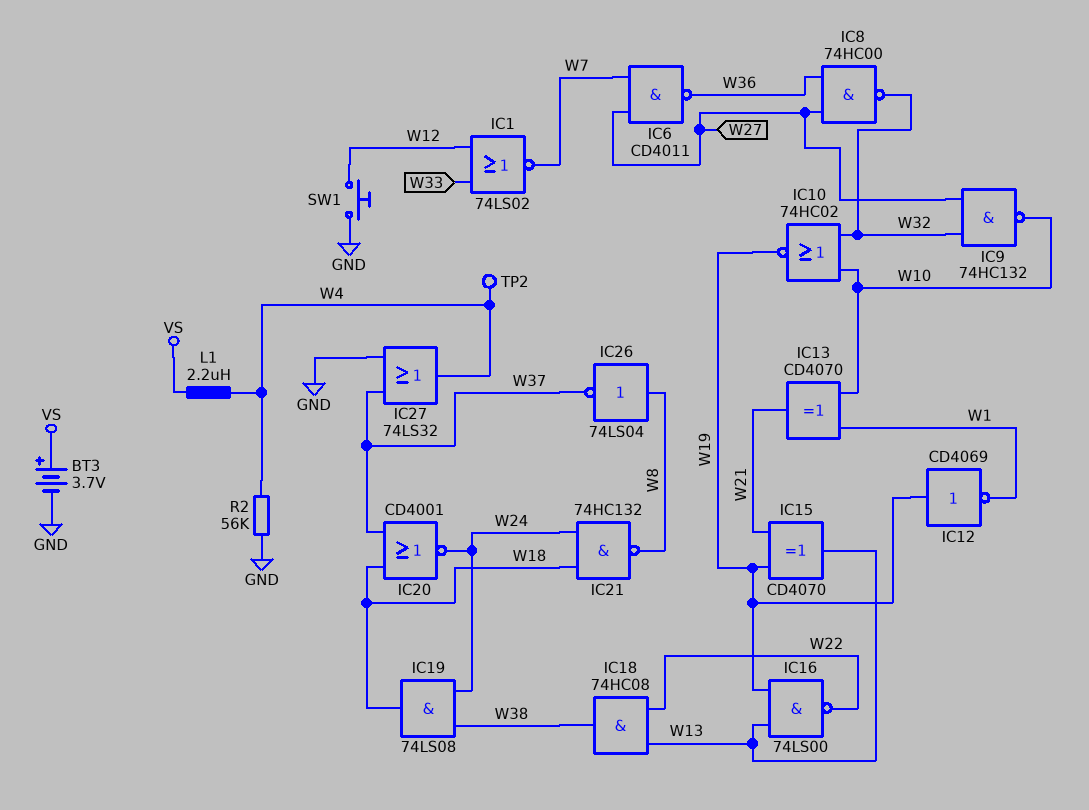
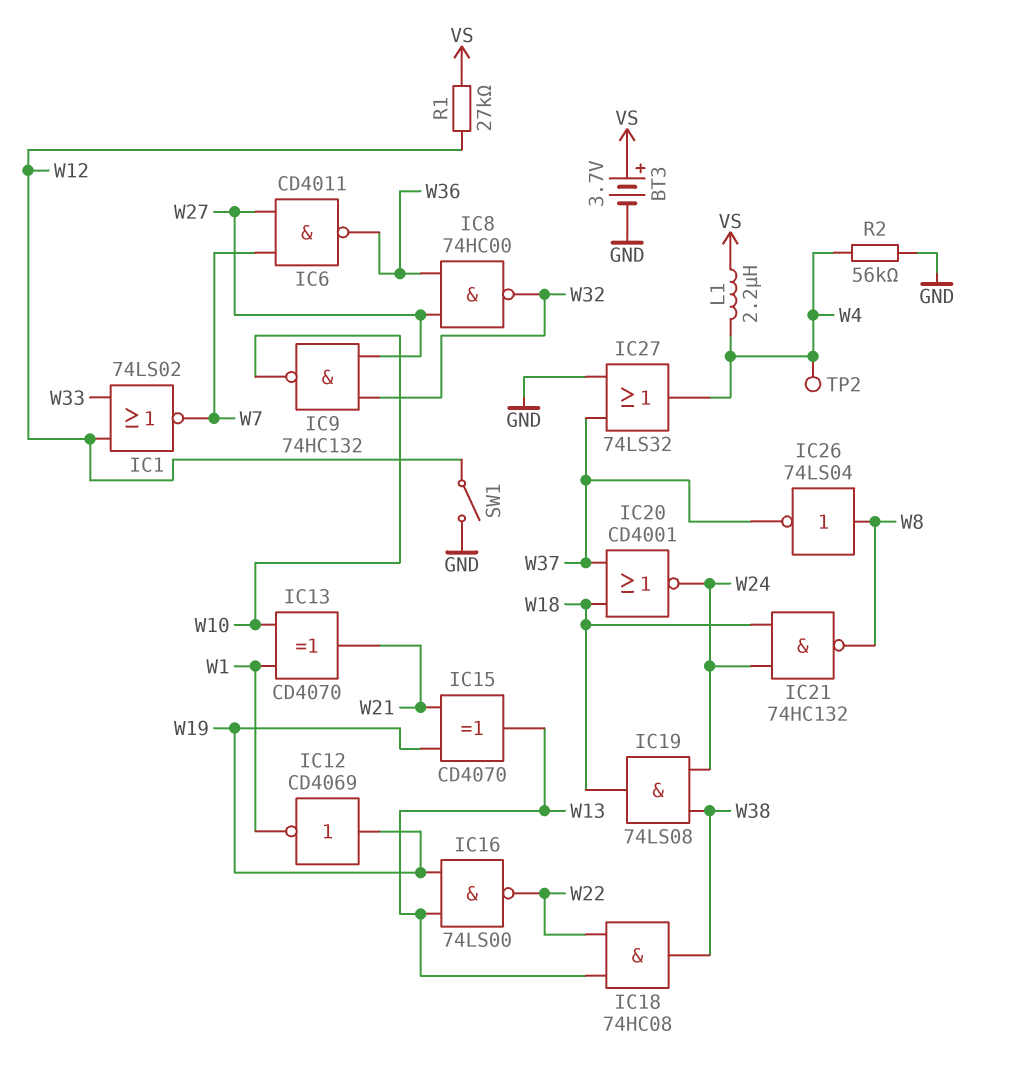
IC10: NOR 74HC02 (in W10, in W32, out W19) -> none
R1: none -> 27k (VS, W12)
SW1: button (GND, W12) -> switch (GND, W12)

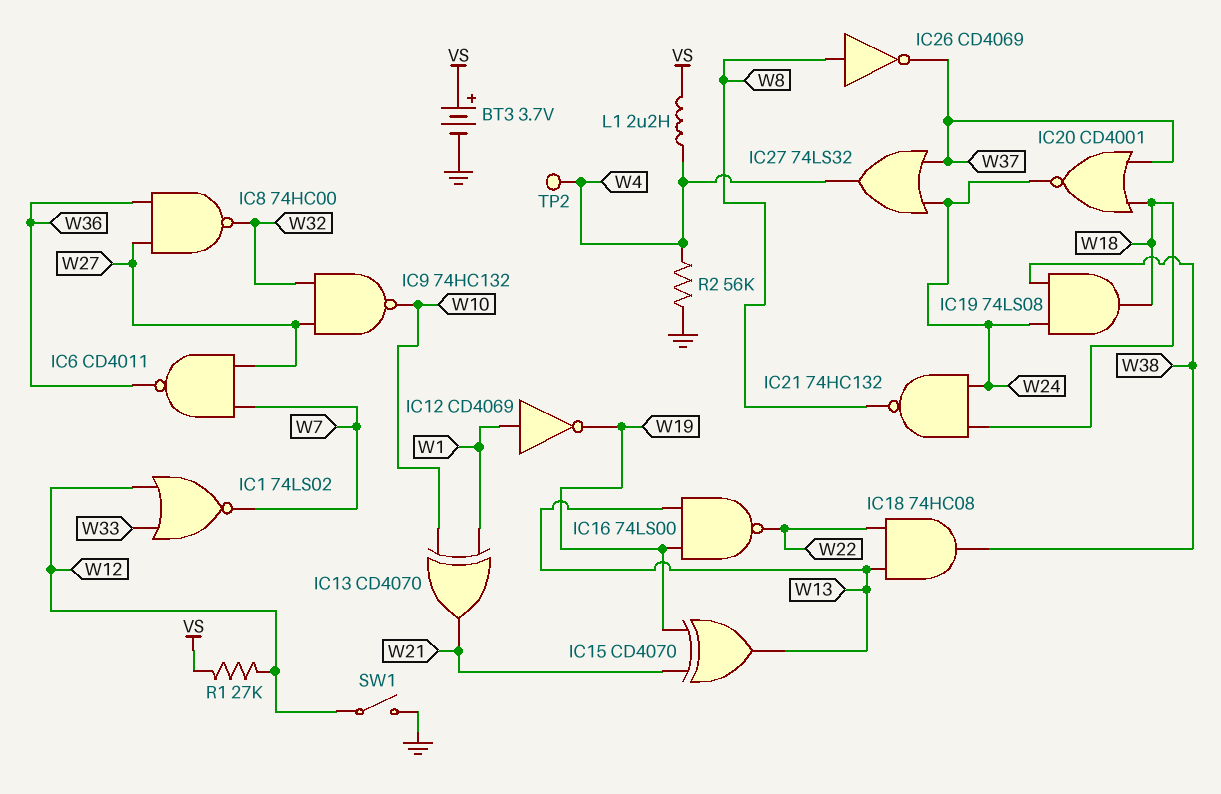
IC12: NOT CD4069 (in W19, out W1) -> NOT CD4069 (in W1, out W19)
IC26: NOT 74LS04 (in W8, out W37) -> NOT CD4069 (in W8, out W37)
IC27: OR 74LS32 (in GND, in W37, out W4) -> OR 74LS32 (in W24, in W37, out W4)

## Work required
The required output is the exact sequence of lines from the one containing "IC26: NOT 74LS04" through the end of the listing, both endpoints included.

## Exercise answer
IC26: NOT 74LS04 (in W8, out W37) -> NOT CD4069 (in W8, out W37)
IC27: OR 74LS32 (in GND, in W37, out W4) -> OR 74LS32 (in W24, in W37, out W4)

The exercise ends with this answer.